(Supplied records begins)

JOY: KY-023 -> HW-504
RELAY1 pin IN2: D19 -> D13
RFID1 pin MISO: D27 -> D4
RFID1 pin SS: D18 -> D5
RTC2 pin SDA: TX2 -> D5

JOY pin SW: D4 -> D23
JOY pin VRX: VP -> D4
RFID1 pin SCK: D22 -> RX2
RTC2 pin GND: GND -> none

(Supplied records ends)

» Task statement
Copy each line exactly, beginning at the one with "RFID1 pin SS: D18 -> D5" and stopping after the last line of the entries. Include nothing else.

» Written answer
RFID1 pin SS: D18 -> D5
RTC2 pin SDA: TX2 -> D5

JOY pin SW: D4 -> D23
JOY pin VRX: VP -> D4
RFID1 pin SCK: D22 -> RX2
RTC2 pin GND: GND -> none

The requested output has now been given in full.